WHAT YOU ARE ASKED TO DO:
Reproduce, with no changes, the part of the material that opens with the line containing "height=640, width=853. orange" and closes with the line containing "This screenshot has height=640, width=853. What", including both of those lines.

(Collected data entries)
=-=-=

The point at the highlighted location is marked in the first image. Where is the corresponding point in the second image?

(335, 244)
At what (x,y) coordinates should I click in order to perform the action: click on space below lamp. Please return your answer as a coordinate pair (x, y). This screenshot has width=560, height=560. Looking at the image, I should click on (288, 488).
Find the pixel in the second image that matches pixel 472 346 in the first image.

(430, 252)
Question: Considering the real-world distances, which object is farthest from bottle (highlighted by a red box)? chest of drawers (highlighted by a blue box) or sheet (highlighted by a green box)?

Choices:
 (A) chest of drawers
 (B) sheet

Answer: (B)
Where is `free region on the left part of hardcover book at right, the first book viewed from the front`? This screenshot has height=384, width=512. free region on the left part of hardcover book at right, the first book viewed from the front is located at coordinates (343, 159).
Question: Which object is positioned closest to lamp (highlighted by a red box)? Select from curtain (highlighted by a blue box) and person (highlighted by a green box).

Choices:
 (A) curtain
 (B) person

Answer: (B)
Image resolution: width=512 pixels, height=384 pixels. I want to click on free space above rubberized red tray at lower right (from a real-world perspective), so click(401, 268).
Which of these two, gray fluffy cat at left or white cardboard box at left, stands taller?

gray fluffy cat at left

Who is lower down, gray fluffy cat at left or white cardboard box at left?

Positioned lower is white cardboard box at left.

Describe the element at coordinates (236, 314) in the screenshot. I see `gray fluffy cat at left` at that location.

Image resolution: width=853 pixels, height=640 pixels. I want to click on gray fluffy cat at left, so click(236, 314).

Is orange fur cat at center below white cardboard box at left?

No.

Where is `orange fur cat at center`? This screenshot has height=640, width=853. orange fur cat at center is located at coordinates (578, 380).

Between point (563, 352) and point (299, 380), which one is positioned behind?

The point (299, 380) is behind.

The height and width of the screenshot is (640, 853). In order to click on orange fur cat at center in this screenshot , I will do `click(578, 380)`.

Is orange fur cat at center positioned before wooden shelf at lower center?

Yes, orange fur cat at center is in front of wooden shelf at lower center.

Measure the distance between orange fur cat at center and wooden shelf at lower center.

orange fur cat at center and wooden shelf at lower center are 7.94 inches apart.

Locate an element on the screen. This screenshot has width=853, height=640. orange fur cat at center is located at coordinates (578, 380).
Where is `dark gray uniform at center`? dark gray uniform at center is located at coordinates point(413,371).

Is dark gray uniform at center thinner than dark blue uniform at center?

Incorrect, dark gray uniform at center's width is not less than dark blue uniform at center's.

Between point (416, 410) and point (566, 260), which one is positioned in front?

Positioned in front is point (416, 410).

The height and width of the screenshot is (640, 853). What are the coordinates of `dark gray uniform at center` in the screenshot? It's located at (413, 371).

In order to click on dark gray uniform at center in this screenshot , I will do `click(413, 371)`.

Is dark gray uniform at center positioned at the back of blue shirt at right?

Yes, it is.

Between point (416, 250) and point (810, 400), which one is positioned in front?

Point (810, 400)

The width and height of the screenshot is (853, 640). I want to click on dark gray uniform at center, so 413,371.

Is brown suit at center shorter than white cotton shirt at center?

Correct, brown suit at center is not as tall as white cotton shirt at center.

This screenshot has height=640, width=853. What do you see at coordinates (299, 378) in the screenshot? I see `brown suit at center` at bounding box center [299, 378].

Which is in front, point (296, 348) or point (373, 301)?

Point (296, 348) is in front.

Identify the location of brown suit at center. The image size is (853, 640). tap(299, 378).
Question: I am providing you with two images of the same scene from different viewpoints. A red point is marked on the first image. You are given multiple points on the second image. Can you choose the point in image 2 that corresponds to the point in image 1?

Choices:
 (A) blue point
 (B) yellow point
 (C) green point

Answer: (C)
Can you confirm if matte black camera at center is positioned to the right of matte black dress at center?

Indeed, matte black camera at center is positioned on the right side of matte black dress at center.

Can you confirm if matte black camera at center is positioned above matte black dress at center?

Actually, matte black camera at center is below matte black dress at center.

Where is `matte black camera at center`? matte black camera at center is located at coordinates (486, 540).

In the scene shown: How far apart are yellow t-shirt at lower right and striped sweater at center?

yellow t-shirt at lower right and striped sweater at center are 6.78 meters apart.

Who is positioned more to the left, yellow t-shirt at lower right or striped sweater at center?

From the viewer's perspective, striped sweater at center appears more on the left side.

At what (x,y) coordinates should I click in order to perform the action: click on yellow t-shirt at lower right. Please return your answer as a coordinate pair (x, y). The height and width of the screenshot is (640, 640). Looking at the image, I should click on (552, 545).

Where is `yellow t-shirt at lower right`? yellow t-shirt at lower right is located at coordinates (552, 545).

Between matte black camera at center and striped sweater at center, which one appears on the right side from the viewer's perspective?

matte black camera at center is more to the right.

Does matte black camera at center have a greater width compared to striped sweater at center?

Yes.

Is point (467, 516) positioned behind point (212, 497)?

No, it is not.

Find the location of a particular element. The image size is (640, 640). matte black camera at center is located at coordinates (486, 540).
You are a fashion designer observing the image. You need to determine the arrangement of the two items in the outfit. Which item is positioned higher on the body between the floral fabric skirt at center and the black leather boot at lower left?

=-=-=

ANSWER SPACE:
Where is `orange fur cat at center`? This screenshot has height=640, width=853. orange fur cat at center is located at coordinates (578, 380).

Between point (563, 352) and point (299, 380), which one is positioned behind?

The point (299, 380) is behind.

The height and width of the screenshot is (640, 853). In order to click on orange fur cat at center in this screenshot , I will do `click(578, 380)`.

Is orange fur cat at center positioned before wooden shelf at lower center?

Yes, orange fur cat at center is in front of wooden shelf at lower center.

Measure the distance between orange fur cat at center and wooden shelf at lower center.

orange fur cat at center and wooden shelf at lower center are 7.94 inches apart.

Locate an element on the screen. This screenshot has width=853, height=640. orange fur cat at center is located at coordinates (578, 380).
Where is `dark gray uniform at center`? dark gray uniform at center is located at coordinates point(413,371).

Is dark gray uniform at center thinner than dark blue uniform at center?

Incorrect, dark gray uniform at center's width is not less than dark blue uniform at center's.

Between point (416, 410) and point (566, 260), which one is positioned in front?

Positioned in front is point (416, 410).

The height and width of the screenshot is (640, 853). What are the coordinates of `dark gray uniform at center` in the screenshot? It's located at (413, 371).

In order to click on dark gray uniform at center in this screenshot , I will do `click(413, 371)`.

Is dark gray uniform at center positioned at the back of blue shirt at right?

Yes, it is.

Between point (416, 250) and point (810, 400), which one is positioned in front?

Point (810, 400)

The width and height of the screenshot is (853, 640). I want to click on dark gray uniform at center, so 413,371.

Is brown suit at center shorter than white cotton shirt at center?

Correct, brown suit at center is not as tall as white cotton shirt at center.

This screenshot has height=640, width=853. What do you see at coordinates (299, 378) in the screenshot? I see `brown suit at center` at bounding box center [299, 378].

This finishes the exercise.